---------- MATERIAL SHOWN

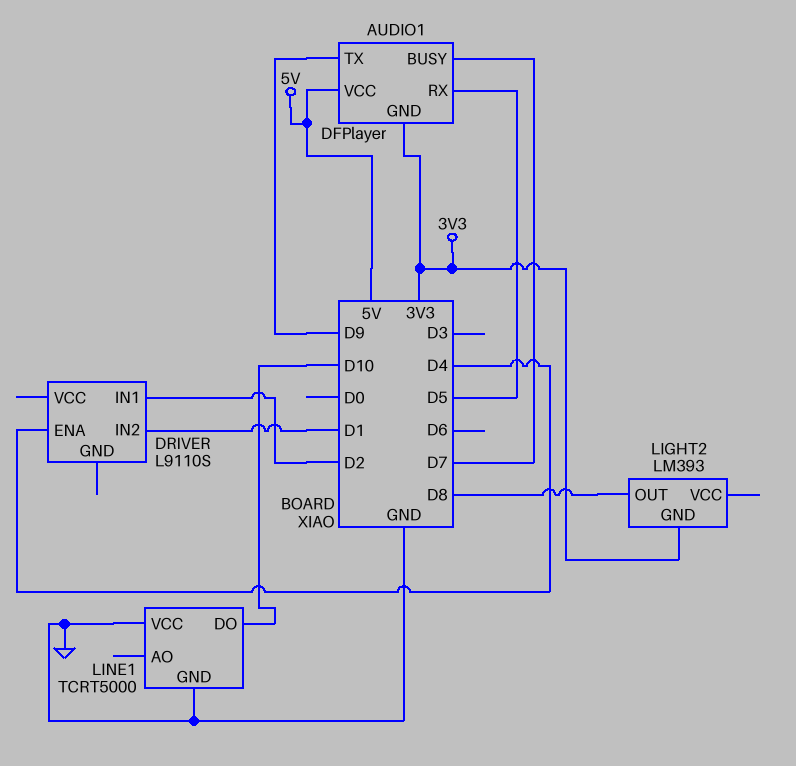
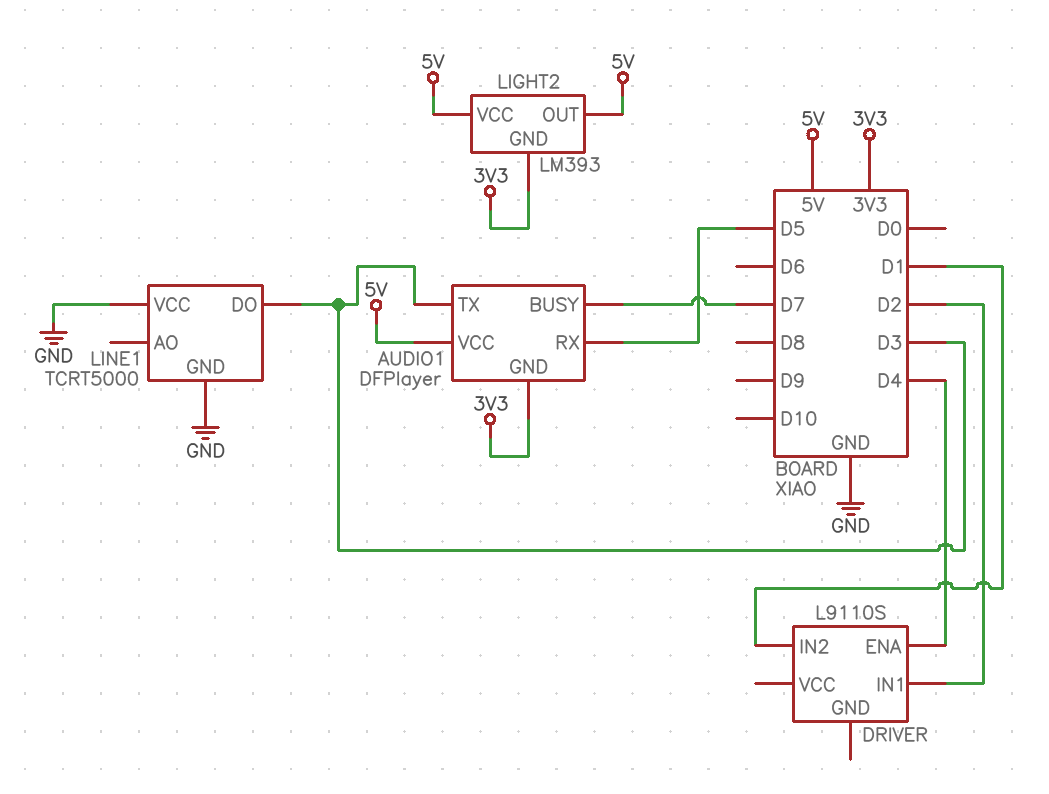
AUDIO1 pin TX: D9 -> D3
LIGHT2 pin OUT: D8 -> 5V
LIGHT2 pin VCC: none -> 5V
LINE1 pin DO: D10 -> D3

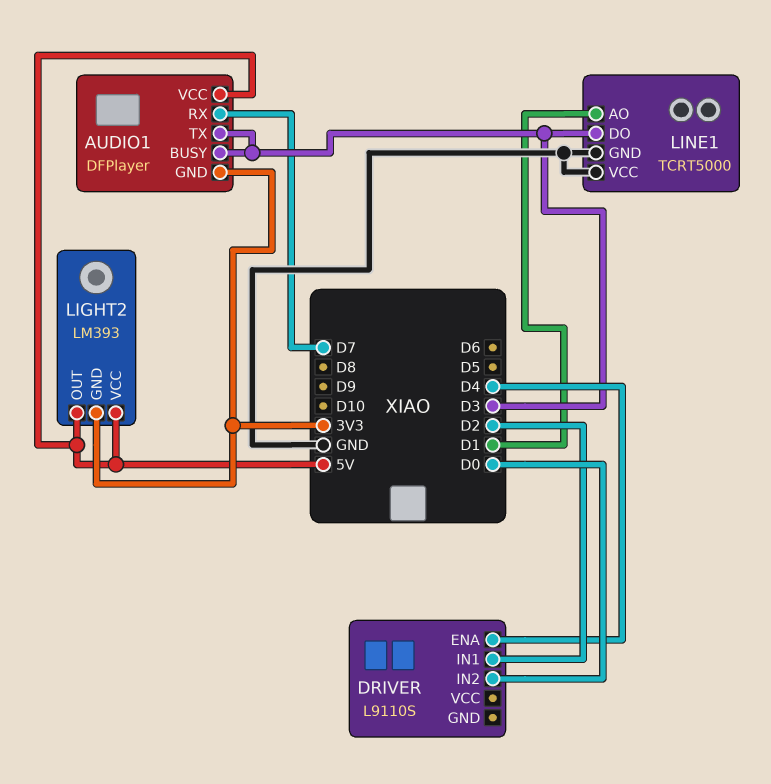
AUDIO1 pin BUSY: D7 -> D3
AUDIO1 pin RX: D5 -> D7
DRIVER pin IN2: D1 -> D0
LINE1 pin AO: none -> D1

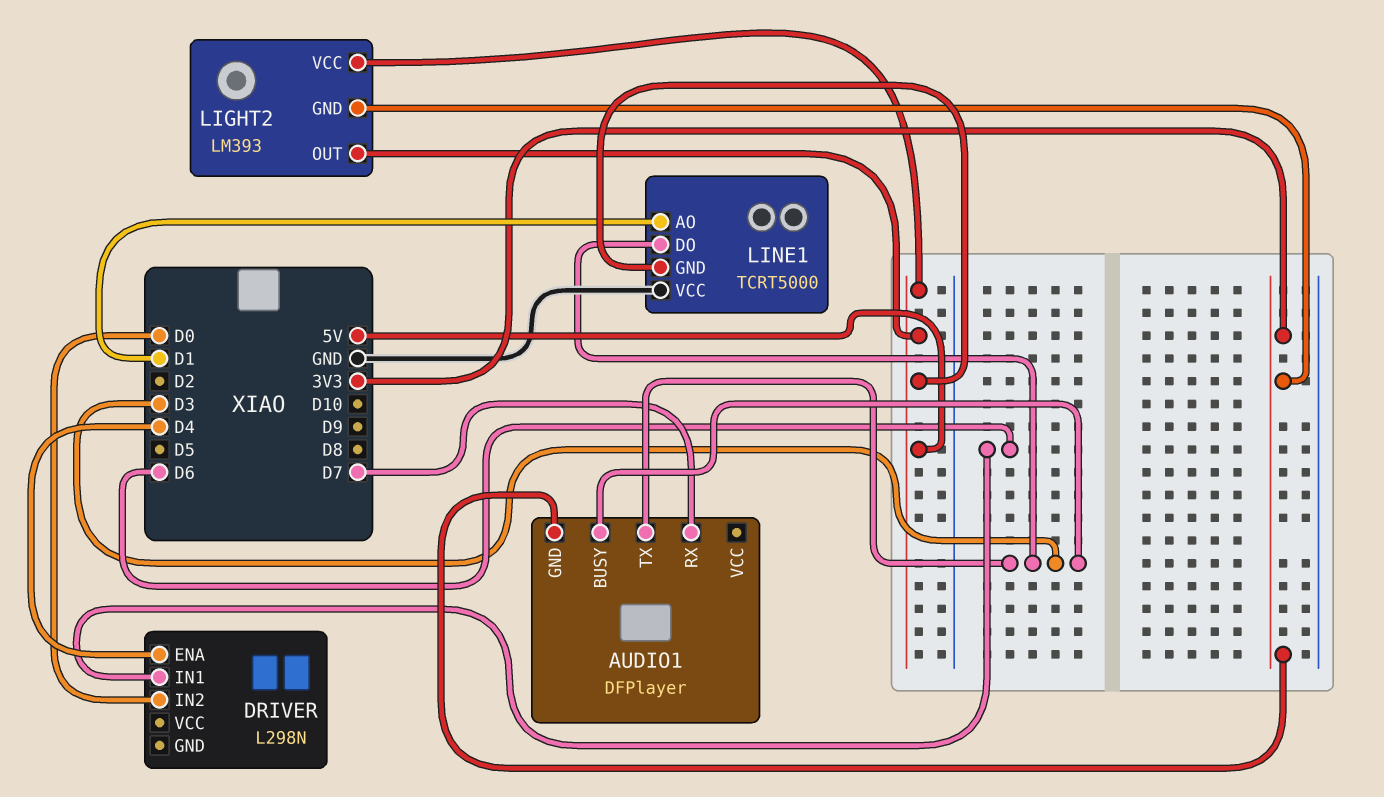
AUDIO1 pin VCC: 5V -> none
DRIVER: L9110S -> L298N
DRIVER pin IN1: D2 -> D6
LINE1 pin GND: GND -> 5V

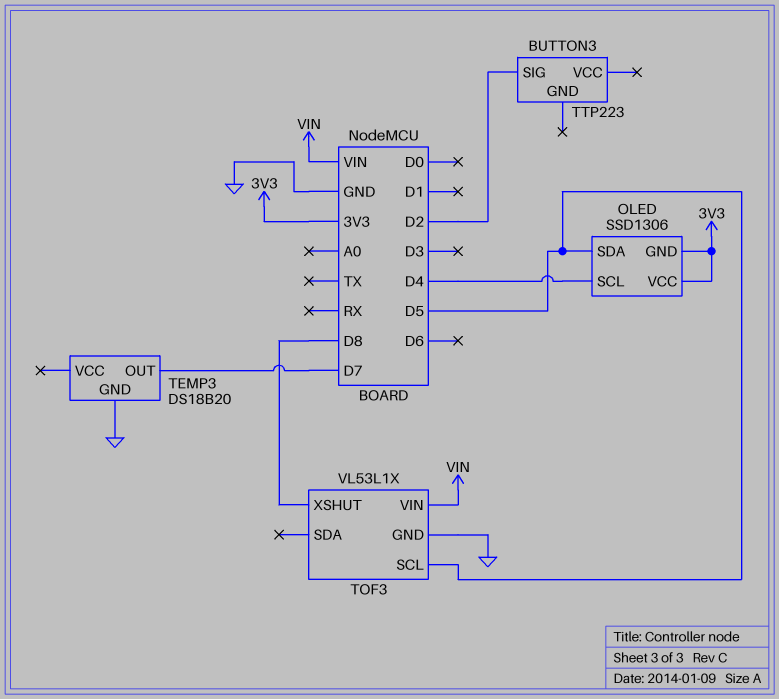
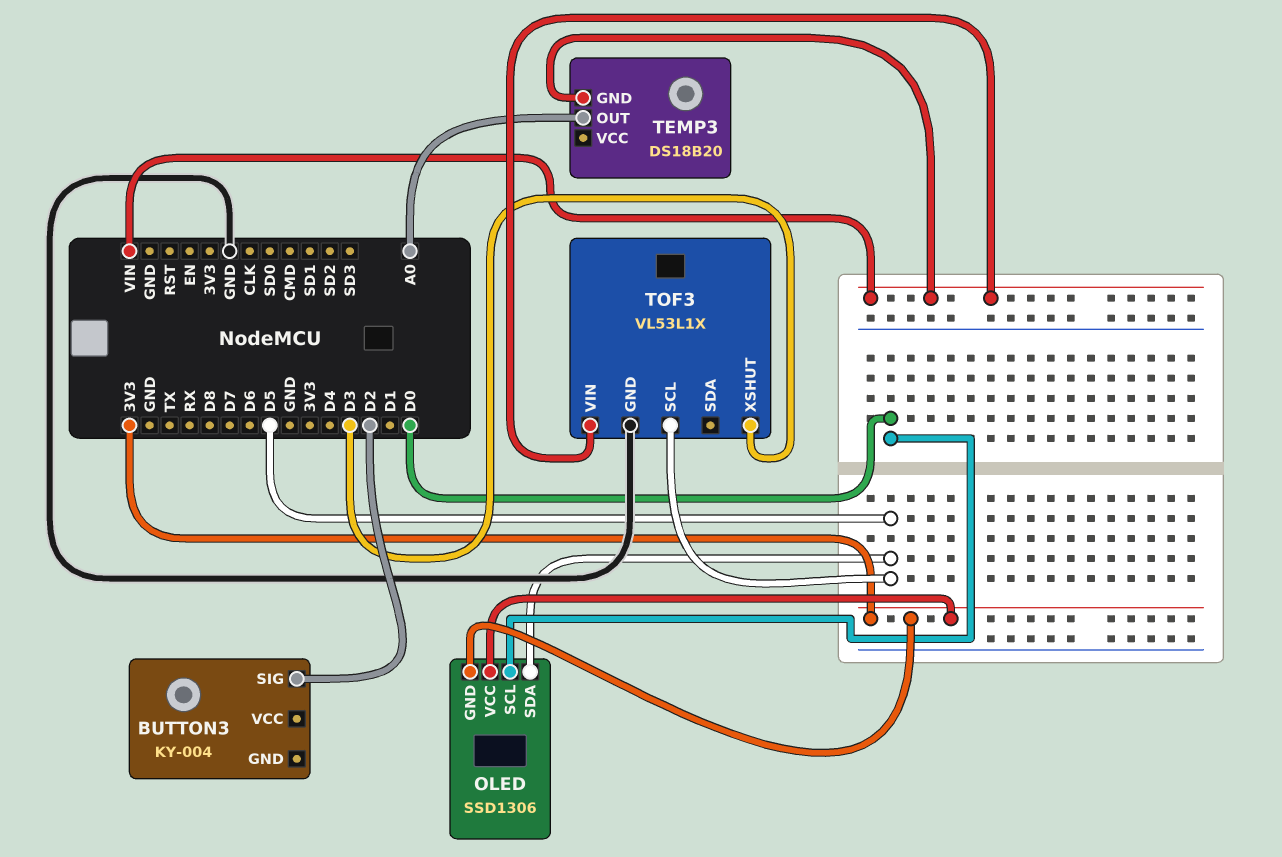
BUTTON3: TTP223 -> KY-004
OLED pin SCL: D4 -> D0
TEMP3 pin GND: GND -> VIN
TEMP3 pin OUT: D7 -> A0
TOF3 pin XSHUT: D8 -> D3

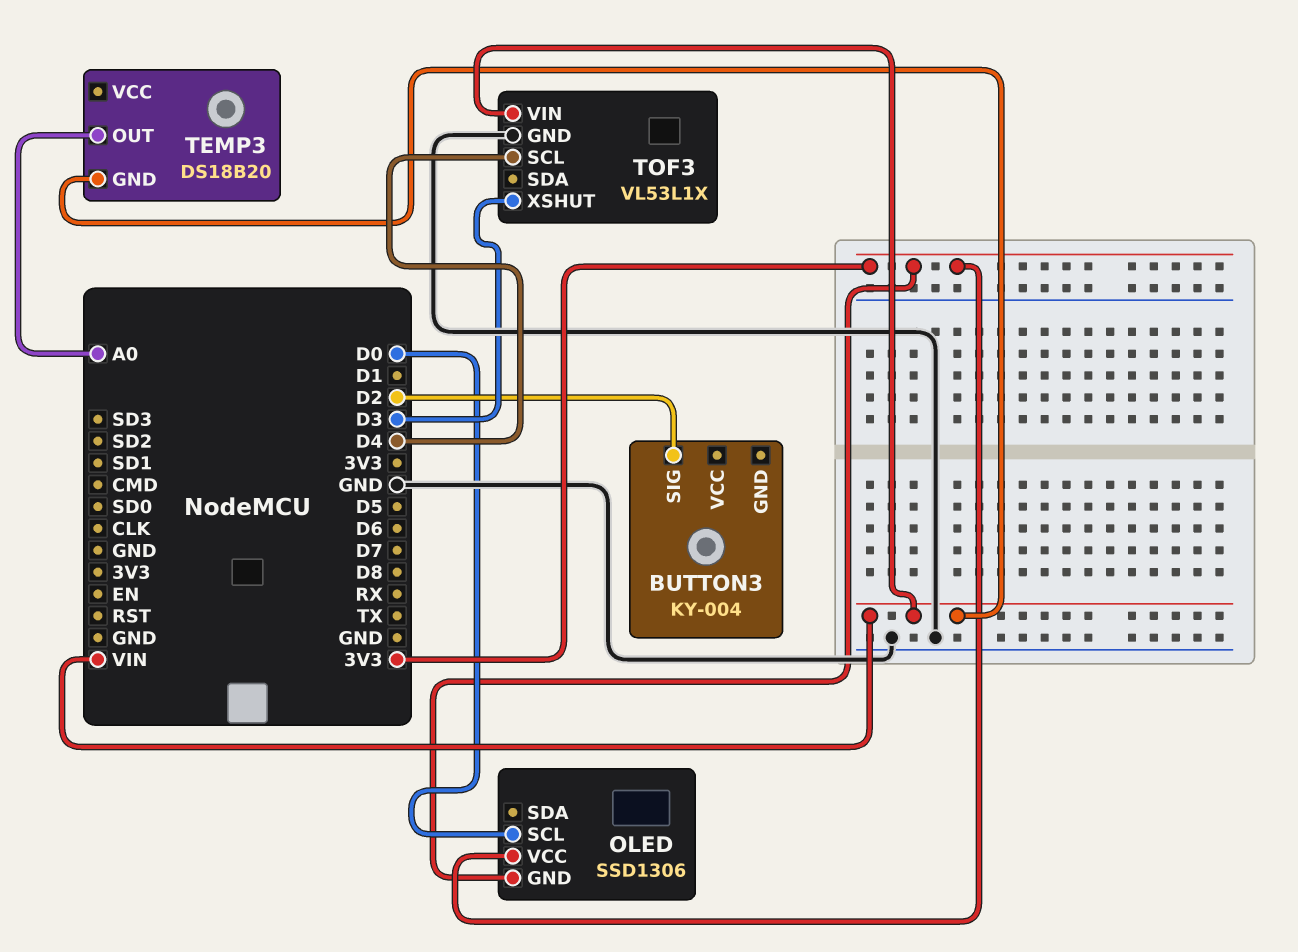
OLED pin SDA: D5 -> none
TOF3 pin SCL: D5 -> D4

--------------------

• [WHAT IS REQUIRED]: Output only the lines that run from the line containing "LINE1 pin DO: D10 -> D3" to the last line of the data, exactly as they stand and without pictures.

• [RESPONSE AREA]:
LINE1 pin DO: D10 -> D3

AUDIO1 pin BUSY: D7 -> D3
AUDIO1 pin RX: D5 -> D7
DRIVER pin IN2: D1 -> D0
LINE1 pin AO: none -> D1

AUDIO1 pin VCC: 5V -> none
DRIVER: L9110S -> L298N
DRIVER pin IN1: D2 -> D6
LINE1 pin GND: GND -> 5V

BUTTON3: TTP223 -> KY-004
OLED pin SCL: D4 -> D0
TEMP3 pin GND: GND -> VIN
TEMP3 pin OUT: D7 -> A0
TOF3 pin XSHUT: D8 -> D3

OLED pin SDA: D5 -> none
TOF3 pin SCL: D5 -> D4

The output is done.